=== Problem details ===
After locating the line with "brown plate K2 level 1 -> none" in the data that follows, return it and every later line exactly, up to and including the line with "none -> brown brick K8:L8 level 1".

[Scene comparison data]

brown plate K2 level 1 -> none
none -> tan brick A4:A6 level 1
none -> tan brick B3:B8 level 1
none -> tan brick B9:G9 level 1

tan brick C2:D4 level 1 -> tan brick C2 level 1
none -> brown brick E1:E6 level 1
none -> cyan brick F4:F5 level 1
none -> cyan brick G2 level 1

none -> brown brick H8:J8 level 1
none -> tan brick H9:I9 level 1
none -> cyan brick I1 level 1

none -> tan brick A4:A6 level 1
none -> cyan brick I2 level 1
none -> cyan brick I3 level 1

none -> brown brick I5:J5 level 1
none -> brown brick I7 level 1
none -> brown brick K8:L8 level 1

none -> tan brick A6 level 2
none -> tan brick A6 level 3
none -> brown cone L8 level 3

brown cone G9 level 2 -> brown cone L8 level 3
--
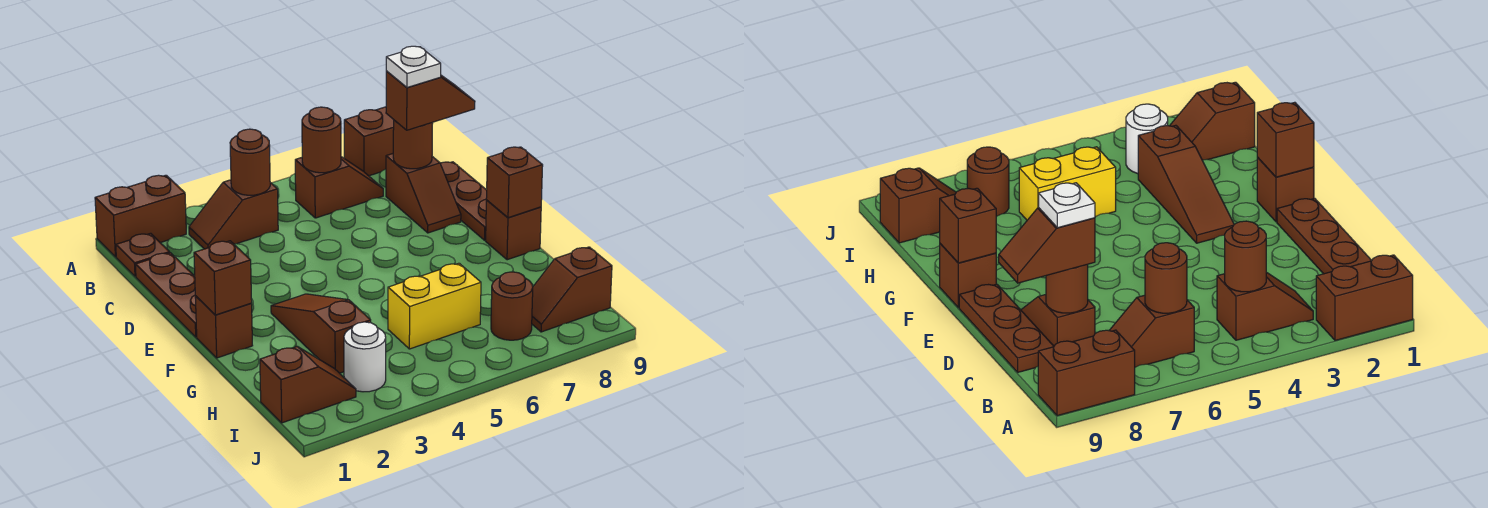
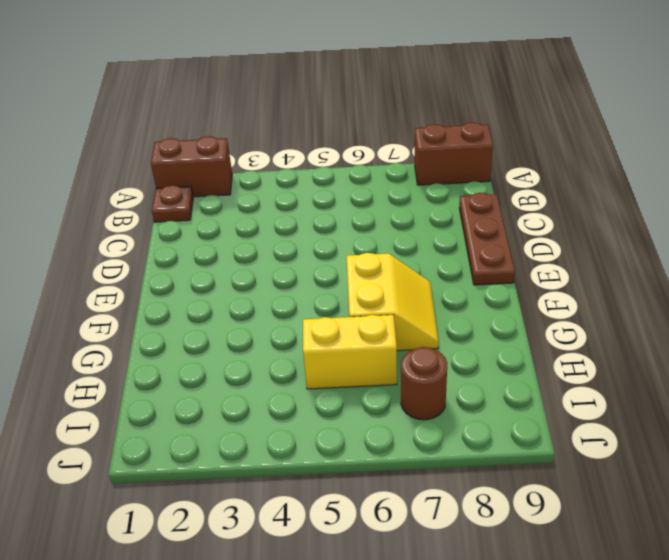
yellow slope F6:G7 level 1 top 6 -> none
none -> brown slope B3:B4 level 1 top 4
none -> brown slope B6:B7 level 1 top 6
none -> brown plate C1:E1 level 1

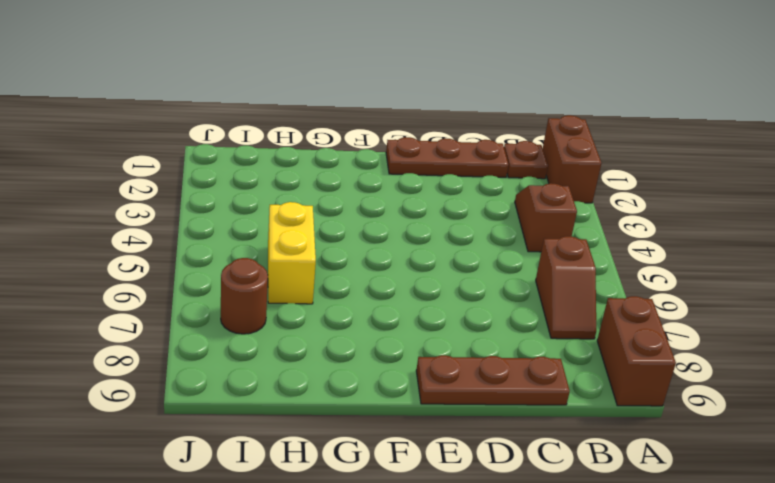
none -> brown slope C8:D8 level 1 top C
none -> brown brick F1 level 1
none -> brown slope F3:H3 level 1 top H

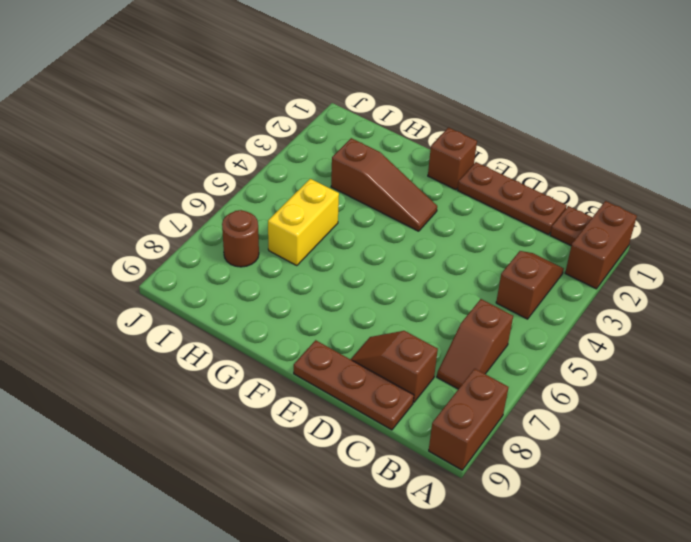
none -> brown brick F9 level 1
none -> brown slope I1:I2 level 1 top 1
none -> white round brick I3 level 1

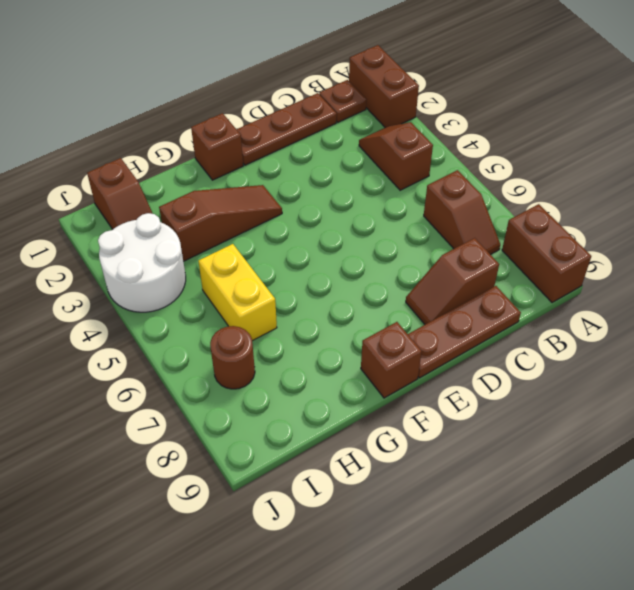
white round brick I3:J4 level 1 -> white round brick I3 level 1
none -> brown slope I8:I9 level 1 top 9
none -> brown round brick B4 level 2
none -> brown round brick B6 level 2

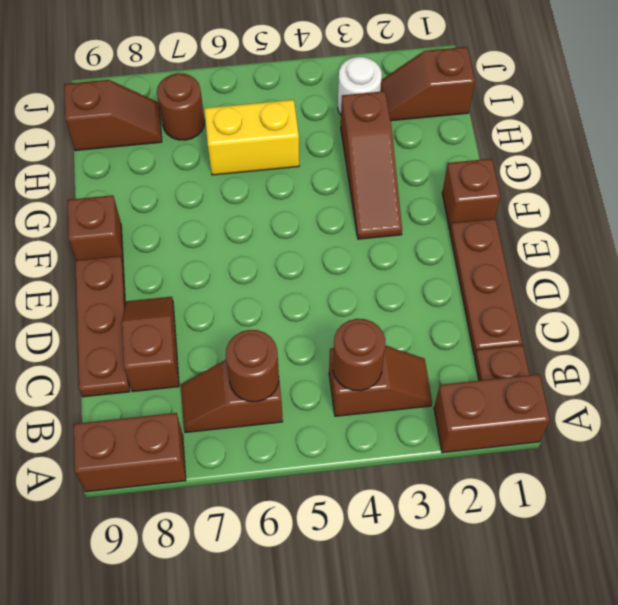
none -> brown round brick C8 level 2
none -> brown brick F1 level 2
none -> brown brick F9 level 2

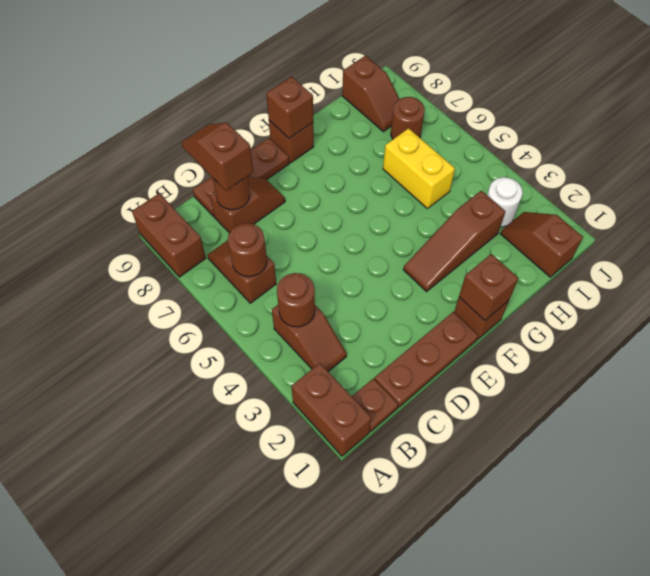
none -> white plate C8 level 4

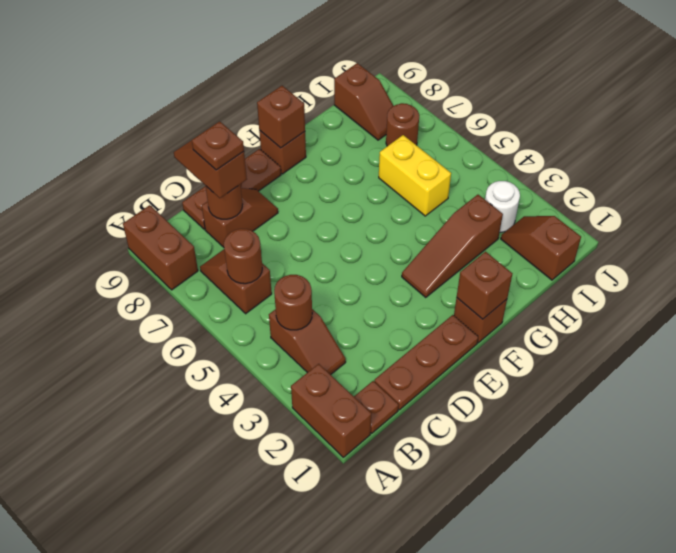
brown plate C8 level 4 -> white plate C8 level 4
...
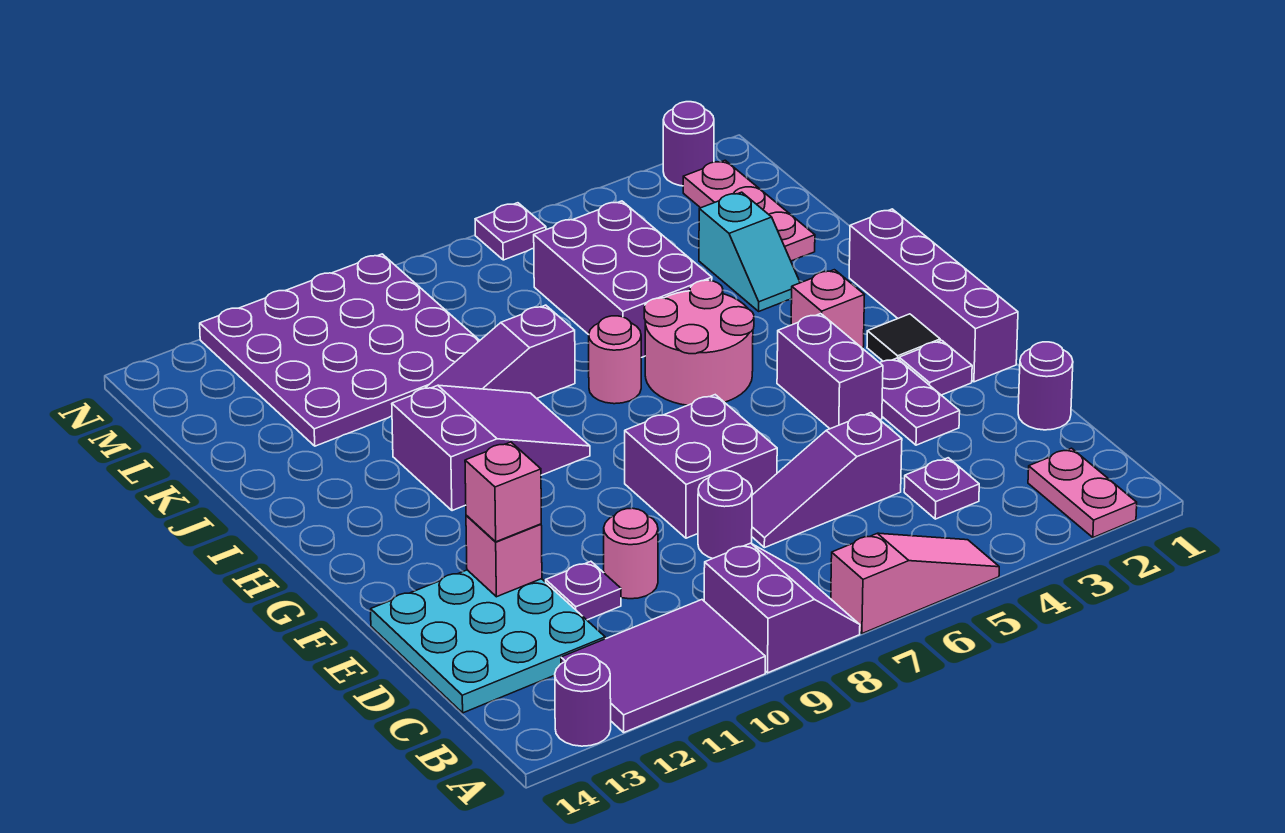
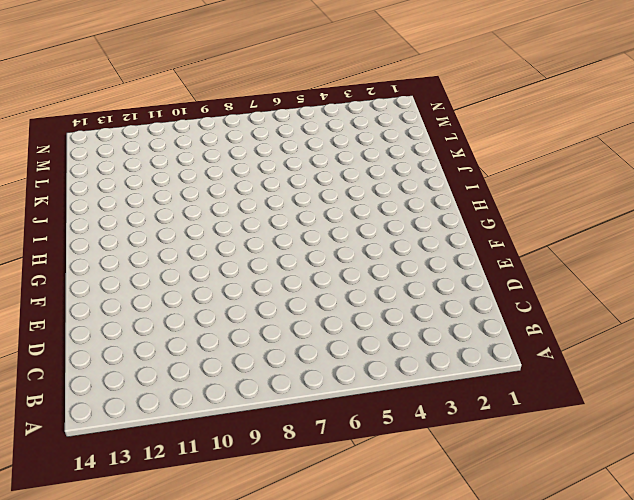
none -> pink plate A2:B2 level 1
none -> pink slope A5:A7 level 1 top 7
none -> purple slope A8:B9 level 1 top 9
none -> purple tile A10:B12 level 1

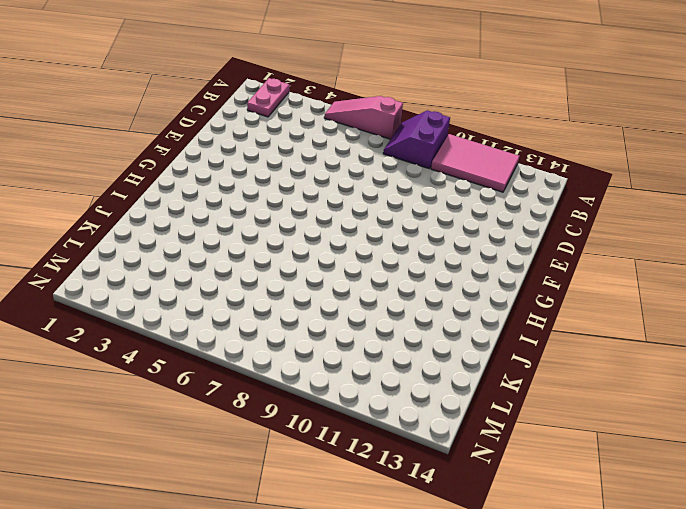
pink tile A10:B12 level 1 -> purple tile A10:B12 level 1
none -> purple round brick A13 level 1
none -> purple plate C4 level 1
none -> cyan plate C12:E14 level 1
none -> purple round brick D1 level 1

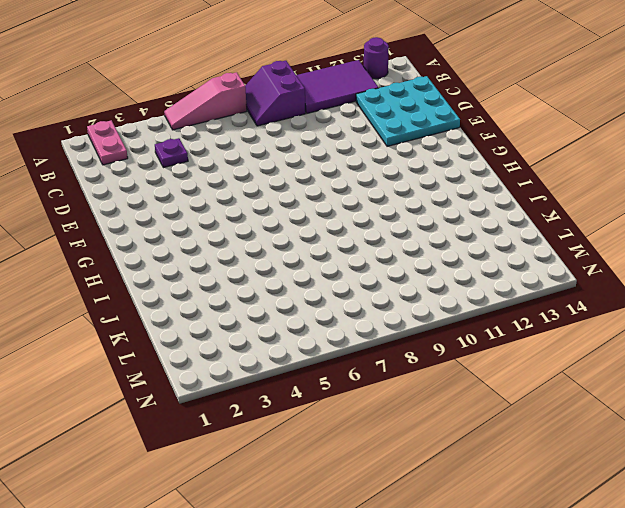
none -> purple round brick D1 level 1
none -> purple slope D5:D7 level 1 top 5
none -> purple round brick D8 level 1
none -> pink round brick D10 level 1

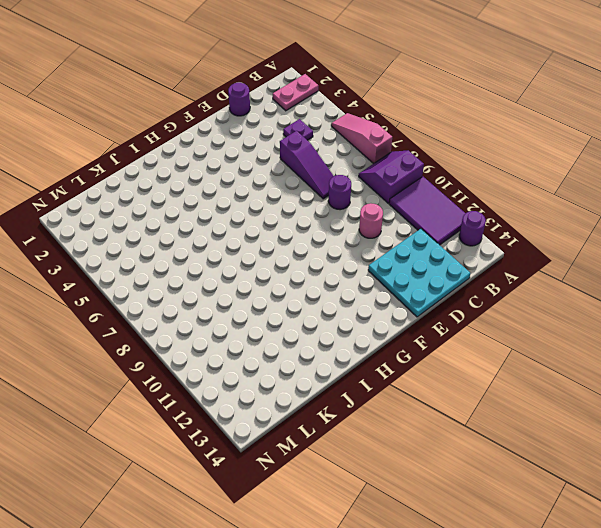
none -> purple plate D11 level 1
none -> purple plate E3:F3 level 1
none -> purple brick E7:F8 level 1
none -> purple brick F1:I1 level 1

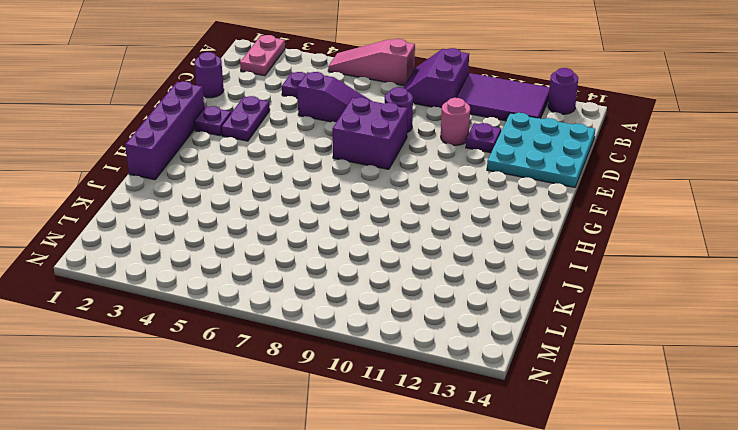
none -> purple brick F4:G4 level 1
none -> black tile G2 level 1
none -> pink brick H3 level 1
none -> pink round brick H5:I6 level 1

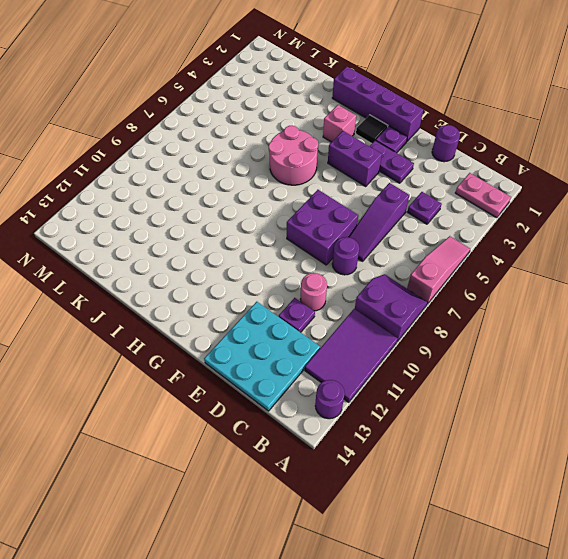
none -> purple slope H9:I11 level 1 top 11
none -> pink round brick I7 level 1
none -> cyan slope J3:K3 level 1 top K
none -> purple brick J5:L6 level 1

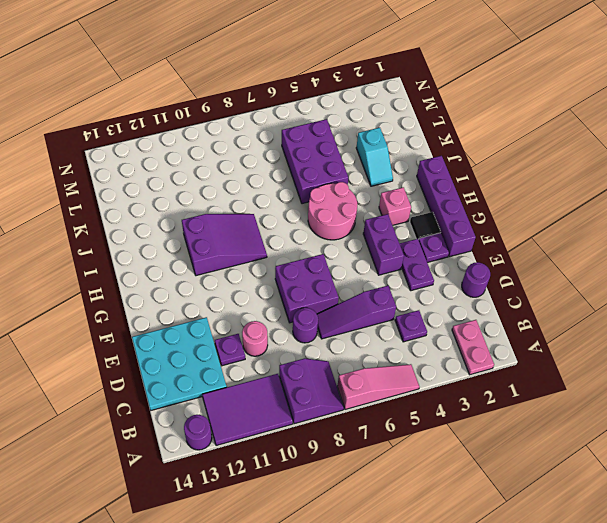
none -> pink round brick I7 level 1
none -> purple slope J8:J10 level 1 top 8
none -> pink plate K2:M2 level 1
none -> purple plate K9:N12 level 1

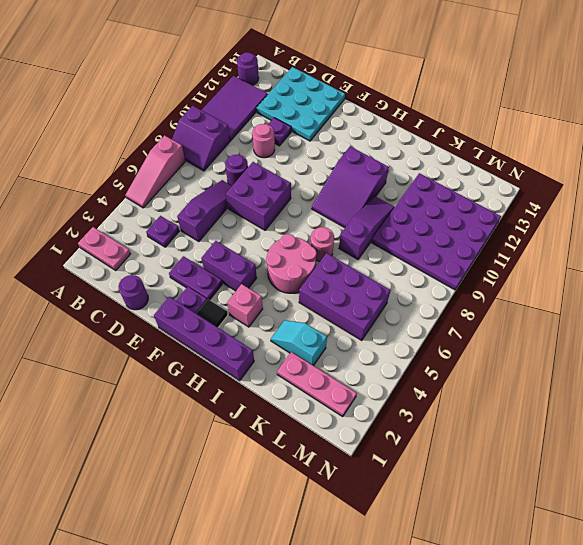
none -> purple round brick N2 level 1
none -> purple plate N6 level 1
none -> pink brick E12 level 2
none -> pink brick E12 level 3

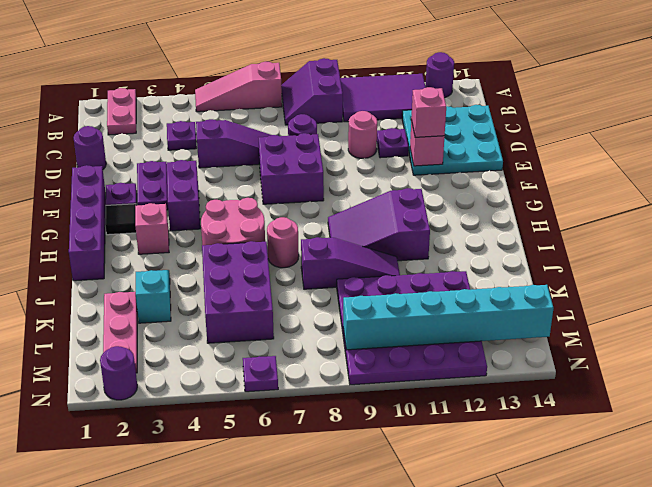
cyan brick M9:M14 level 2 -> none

=== Task output ===
brown plate K2 level 1 -> none
none -> tan brick A4:A6 level 1
none -> tan brick B3:B8 level 1
none -> tan brick B9:G9 level 1

tan brick C2:D4 level 1 -> tan brick C2 level 1
none -> brown brick E1:E6 level 1
none -> cyan brick F4:F5 level 1
none -> cyan brick G2 level 1

none -> brown brick H8:J8 level 1
none -> tan brick H9:I9 level 1
none -> cyan brick I1 level 1

none -> tan brick A4:A6 level 1
none -> cyan brick I2 level 1
none -> cyan brick I3 level 1

none -> brown brick I5:J5 level 1
none -> brown brick I7 level 1
none -> brown brick K8:L8 level 1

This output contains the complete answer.